Dataset records:
#####

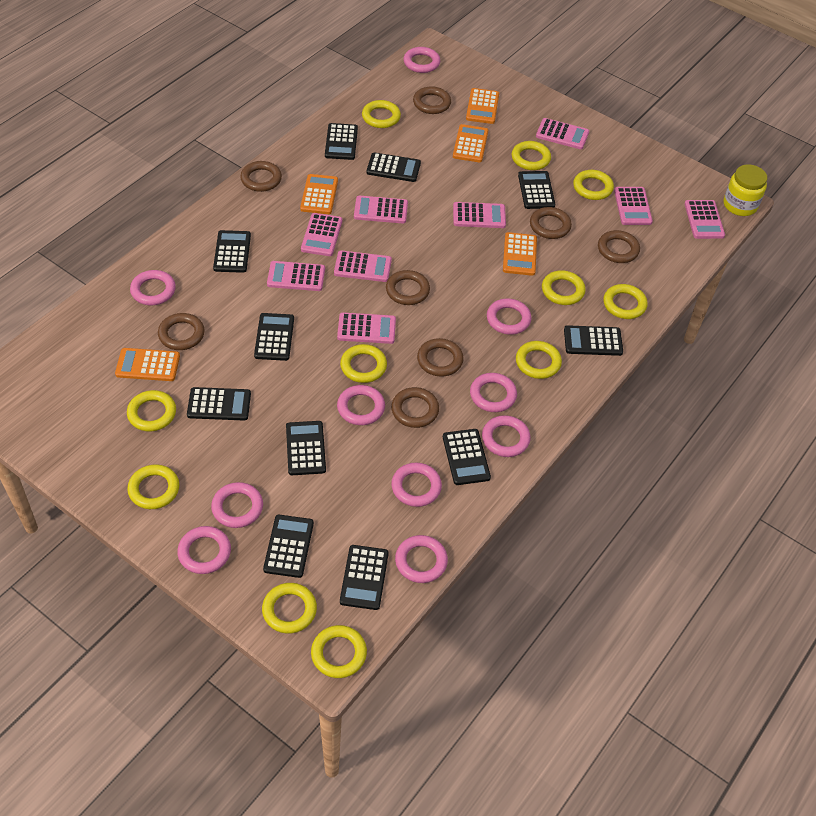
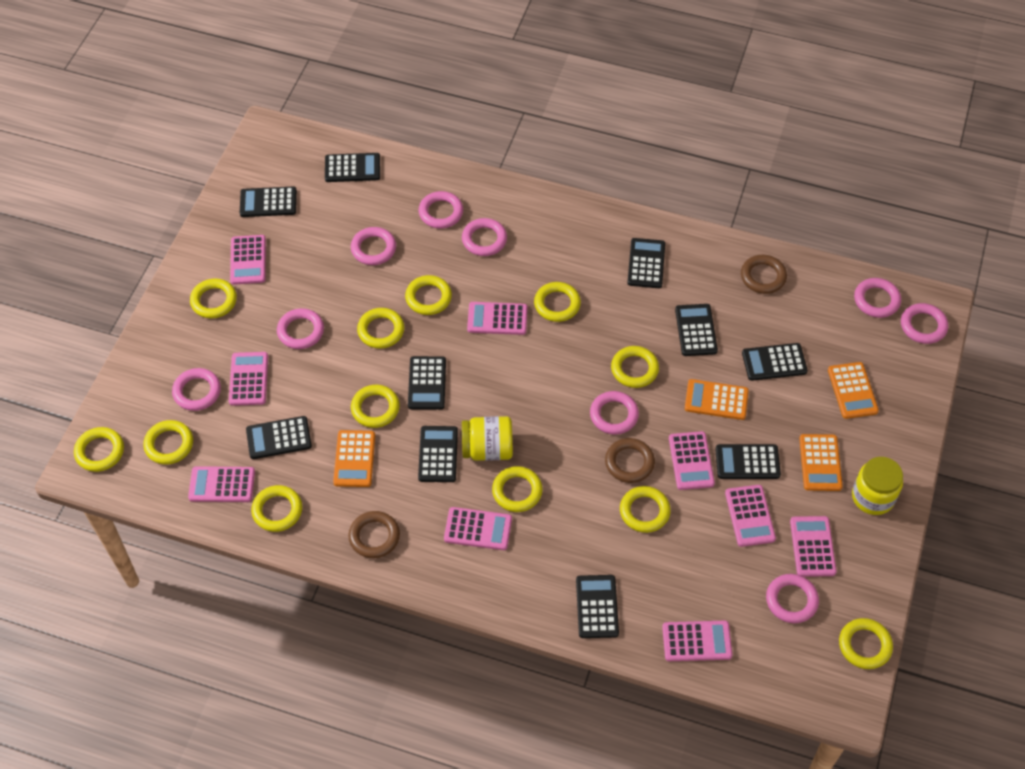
black calculator: 11 -> 10
brown ring: 8 -> 3
orange calculator: 5 -> 4
pink ring: 10 -> 9
yellow jar: 1 -> 2
yellow ring: 11 -> 12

#####

● Your goal
The line with "orange calculator: 5 -> 4" through the last line of the entries above: output exactly those lines and nothing else.

● Written solution
orange calculator: 5 -> 4
pink ring: 10 -> 9
yellow jar: 1 -> 2
yellow ring: 11 -> 12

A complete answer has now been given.